Exercise prompt => Return exactly the lines that run from the one containing "Orta 412: [1090,583,1135,629]" to the end of the entries, with both ends included.

Provided records =>
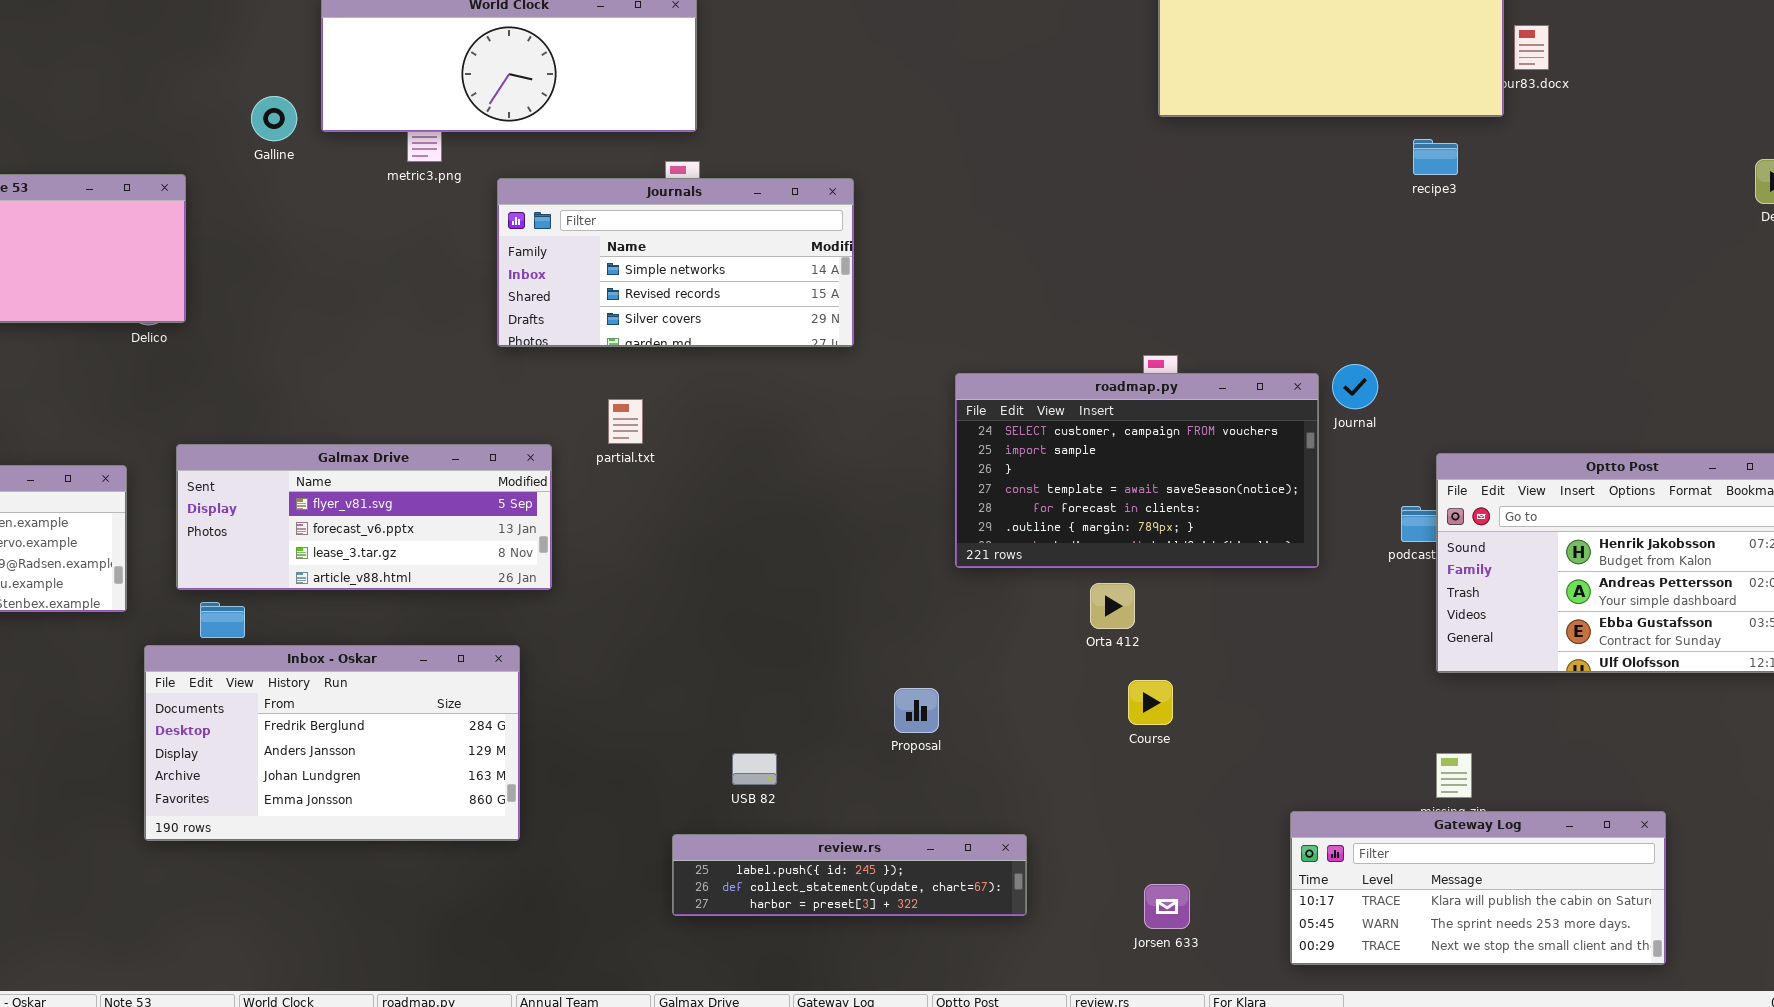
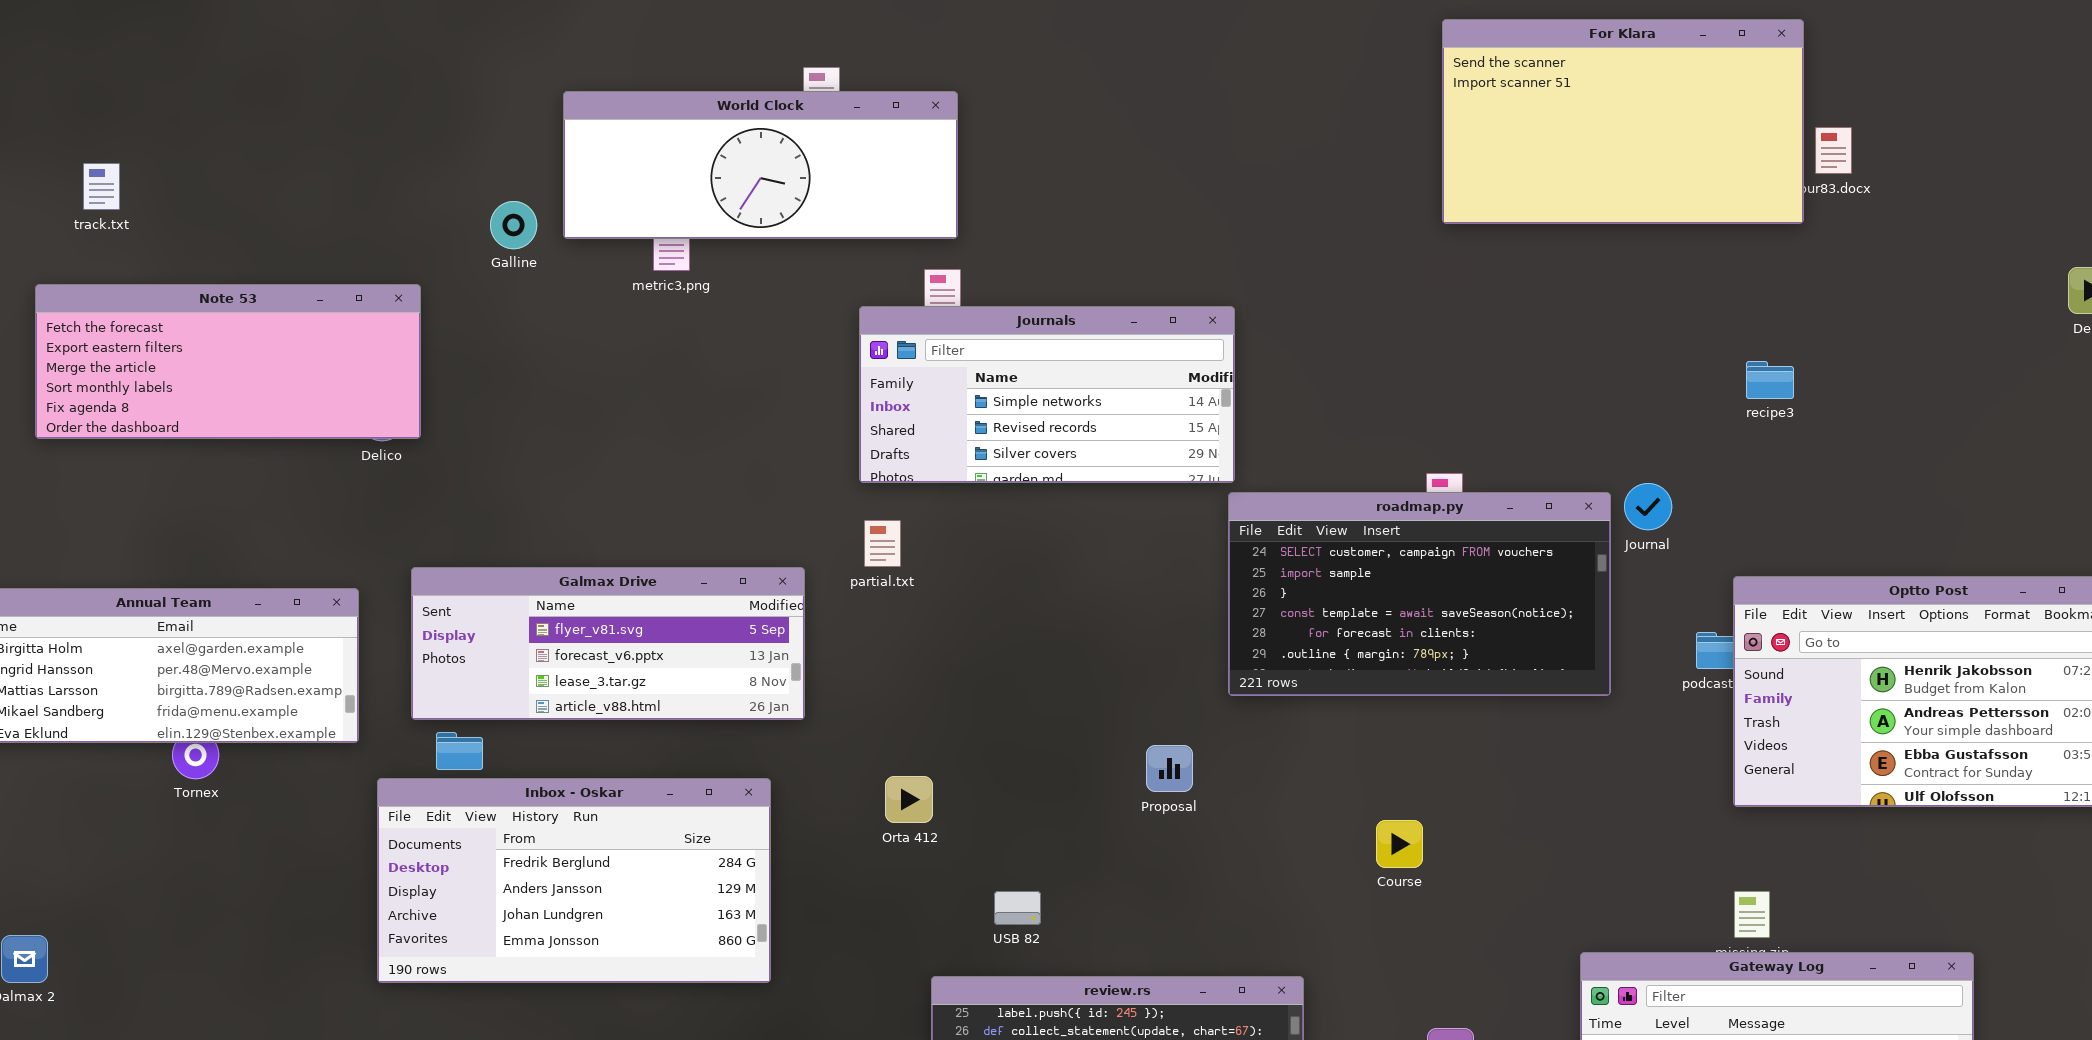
recipe3: [1413,139,1458,175] -> [1746,361,1794,399], moved
Journals: [497,178,854,347] -> [859,306,1235,483], moved
Orta 412: [1090,583,1135,629] -> [885,776,933,823], moved
Course: [1128,680,1173,725] -> [1376,820,1423,868], moved
Proposal: [894,688,939,733] -> [1146,745,1193,792], moved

Task output =>
Orta 412: [1090,583,1135,629] -> [885,776,933,823], moved
Course: [1128,680,1173,725] -> [1376,820,1423,868], moved
Proposal: [894,688,939,733] -> [1146,745,1193,792], moved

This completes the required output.